-------- Data listing --------

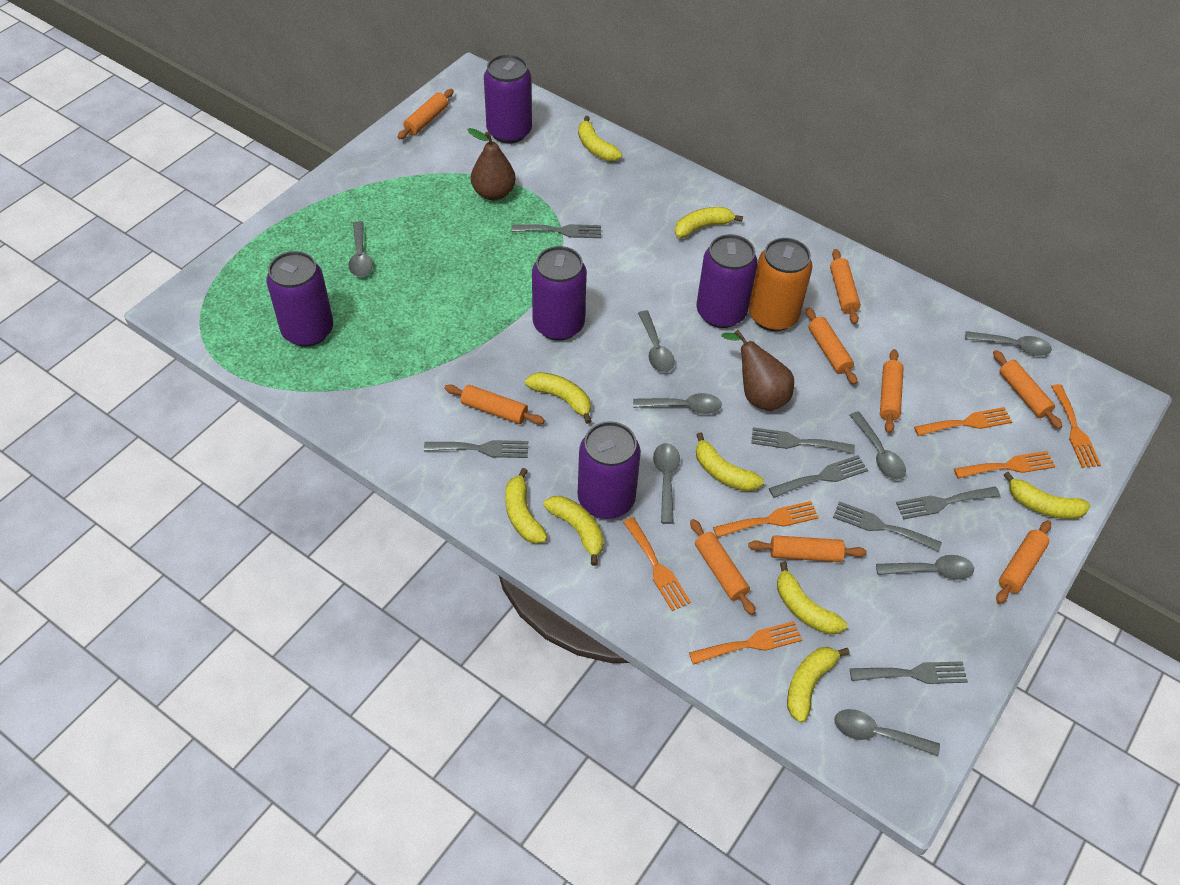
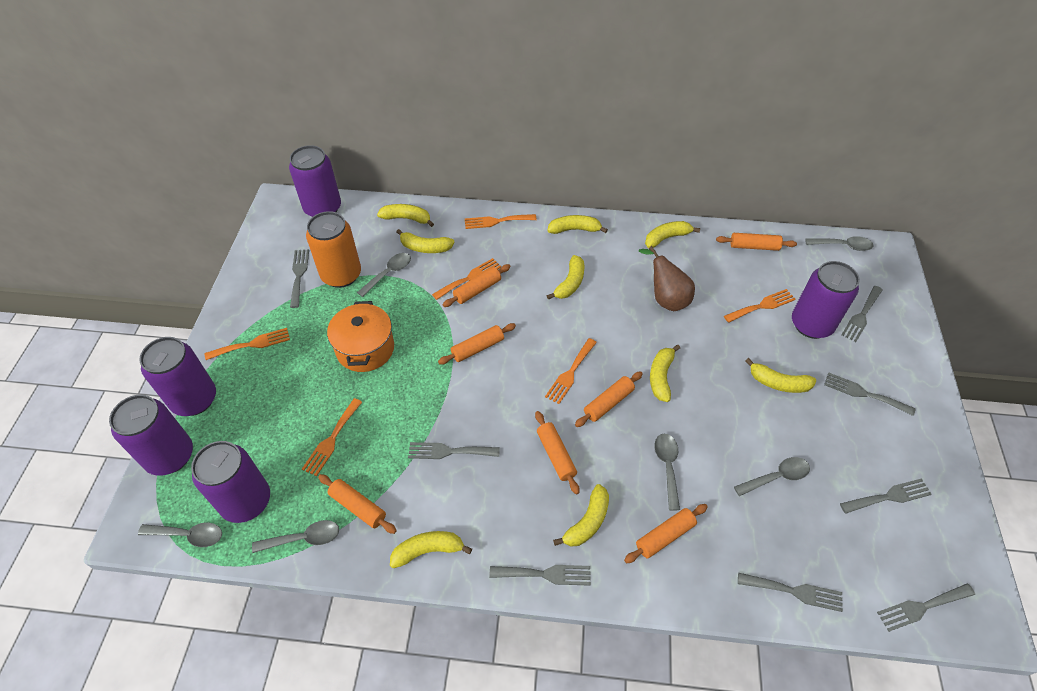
brown pear: 2 -> 1
grey fork: 7 -> 8
grey spoon: 8 -> 6
orange pot: 0 -> 1
orange rolling pin: 9 -> 7

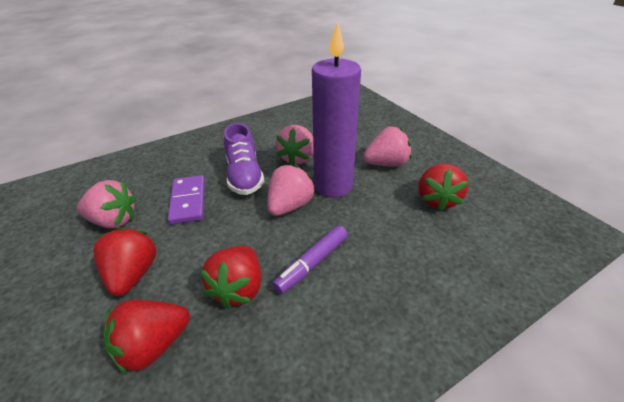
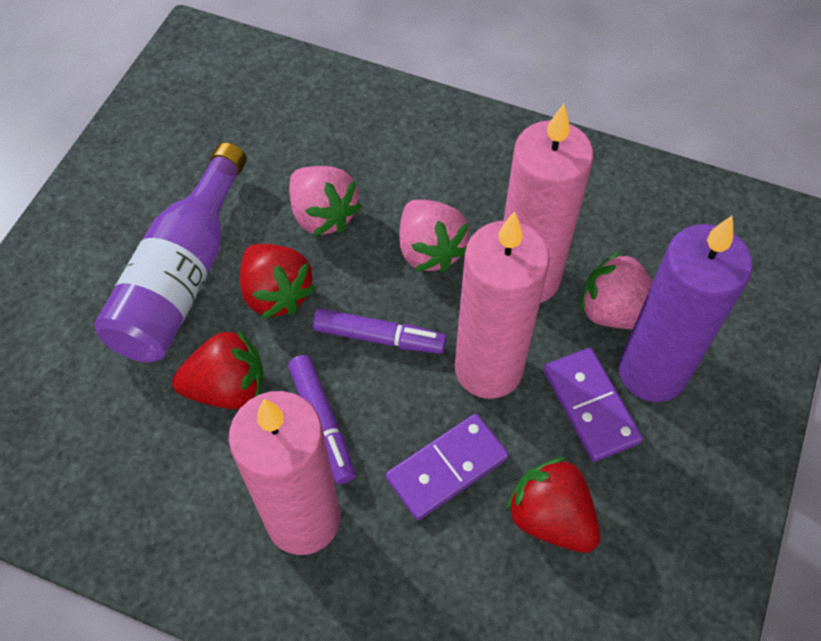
pink candle: 0 -> 3
pink strawberry: 4 -> 3
purple bottle: 0 -> 1
purple domino: 1 -> 2
purple marker: 1 -> 2
purple shoe: 1 -> 0
red strawberry: 4 -> 3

--------

### Problem description
Gather from the entries above all lines that include the string "strawberry".

### The completed task
pink strawberry: 4 -> 3
red strawberry: 4 -> 3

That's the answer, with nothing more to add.